EXERCISE OBJECTIVE: Below are records to transcribe in full and unchanged; omit every picture.

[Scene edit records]
=== Section Start ===
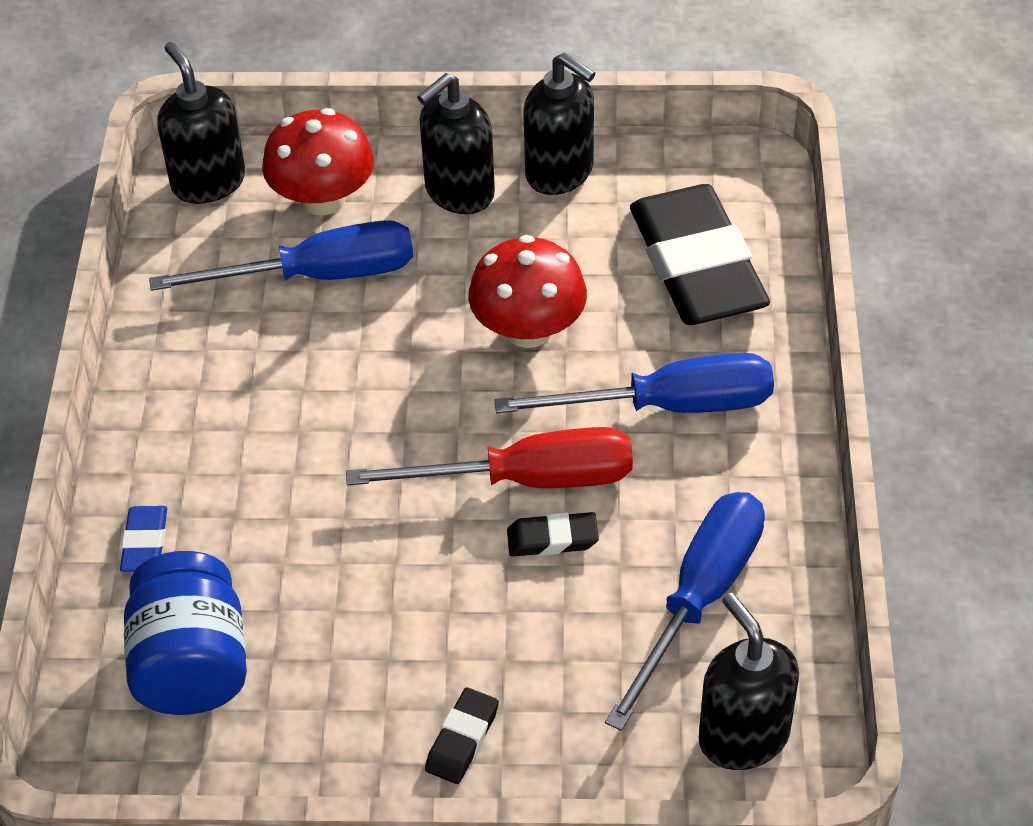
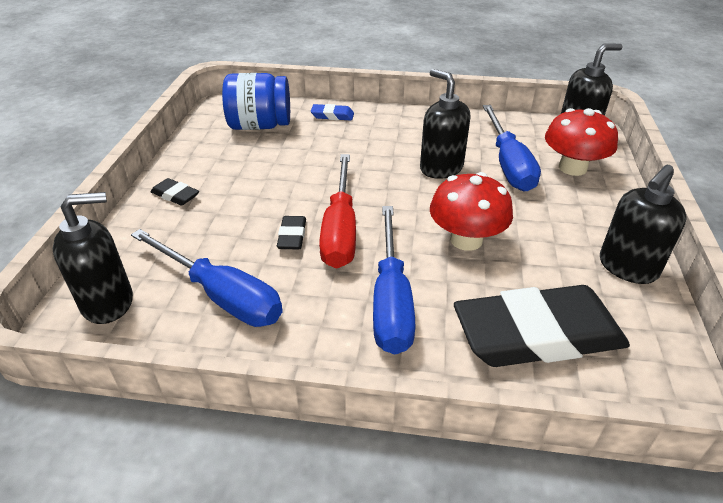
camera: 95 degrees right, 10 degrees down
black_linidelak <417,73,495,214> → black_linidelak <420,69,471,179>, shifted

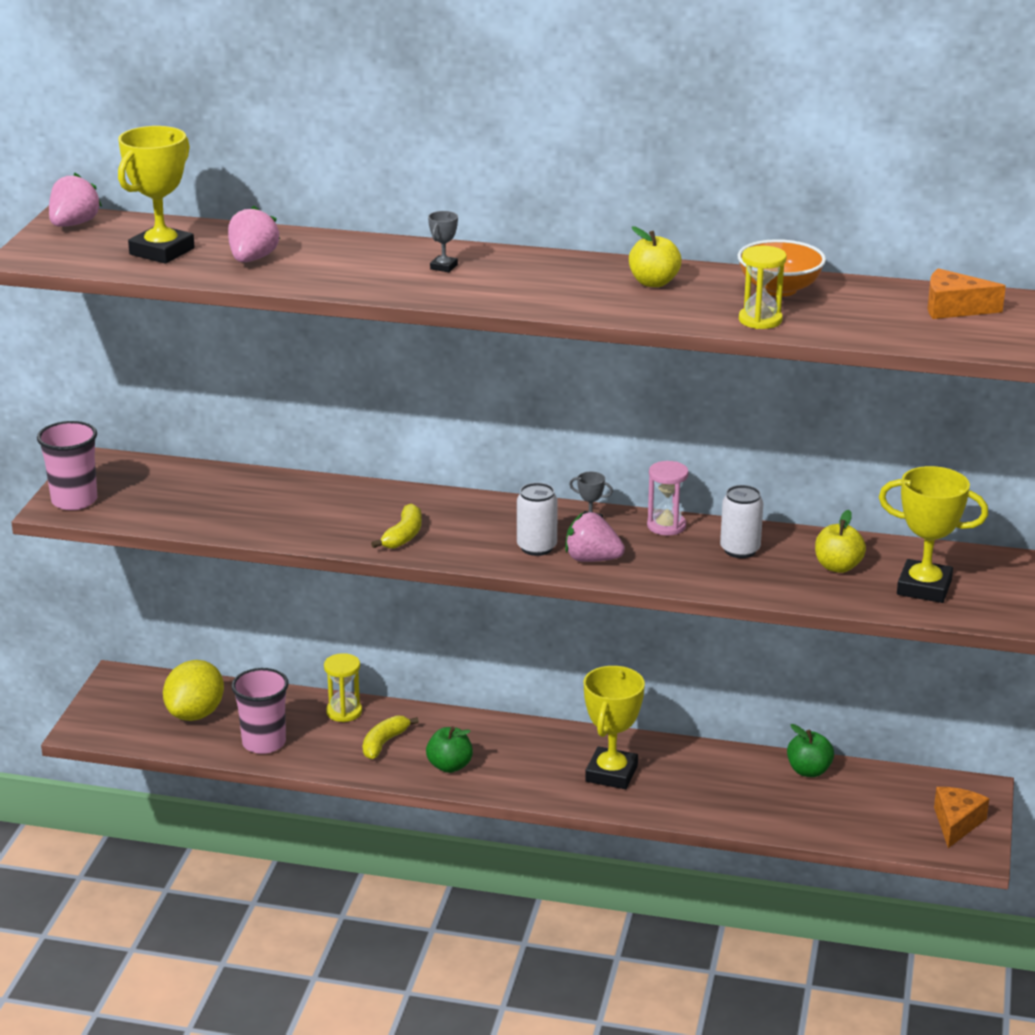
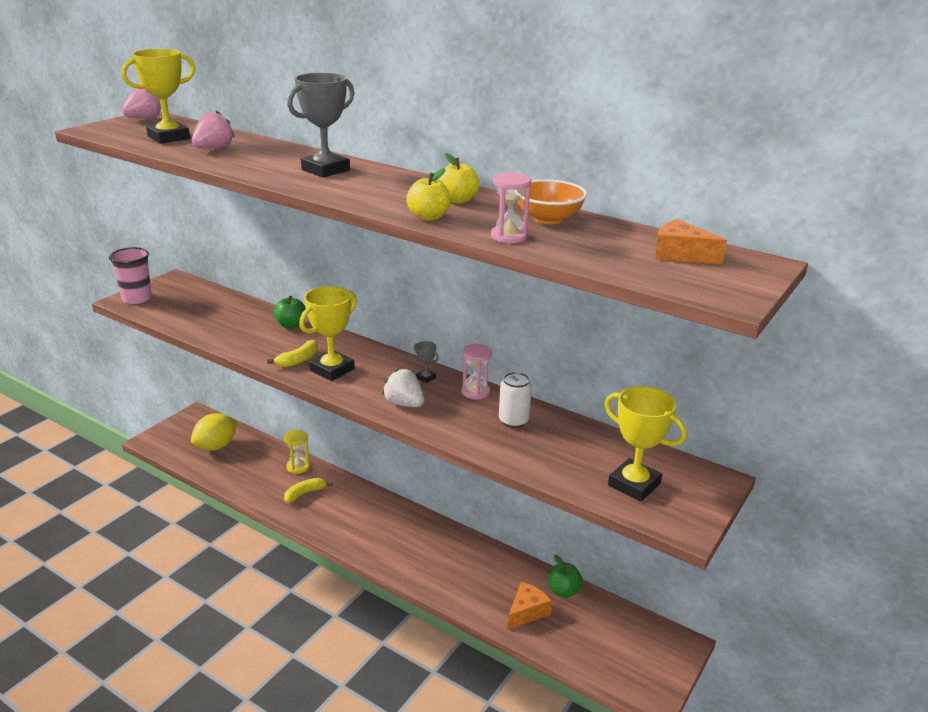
camera: 20 degrees right, 0 degrees up
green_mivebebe <426,726,473,773> → green_mivebebe <274,296,306,328>, shifted
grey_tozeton <428,211,458,272> → grey_tozeton <287,73,354,178>, x2.25
yellow_tozeton <584,666,645,789> → yellow_tozeton <299,286,357,381>, shifted
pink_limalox <565,512,625,562> → white_limalox <382,369,424,407>
yellow_mivebebe <815,510,866,573> → yellow_mivebebe <406,168,451,221>, shifted
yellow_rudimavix <739,246,787,329> → pink_rudimavix <491,172,531,243>
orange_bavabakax <934,787,989,848> → orange_bavabakax <507,582,552,630>, shifted
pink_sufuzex <231,668,289,754> → -
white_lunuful <517,483,558,556> → -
=== Section End ===
SOLUTION:
camera: 95 degrees right, 10 degrees down
black_linidelak <417,73,495,214> → black_linidelak <420,69,471,179>, shifted

camera: 20 degrees right, 0 degrees up
green_mivebebe <426,726,473,773> → green_mivebebe <274,296,306,328>, shifted
grey_tozeton <428,211,458,272> → grey_tozeton <287,73,354,178>, x2.25
yellow_tozeton <584,666,645,789> → yellow_tozeton <299,286,357,381>, shifted
pink_limalox <565,512,625,562> → white_limalox <382,369,424,407>
yellow_mivebebe <815,510,866,573> → yellow_mivebebe <406,168,451,221>, shifted
yellow_rudimavix <739,246,787,329> → pink_rudimavix <491,172,531,243>
orange_bavabakax <934,787,989,848> → orange_bavabakax <507,582,552,630>, shifted
pink_sufuzex <231,668,289,754> → -
white_lunuful <517,483,558,556> → -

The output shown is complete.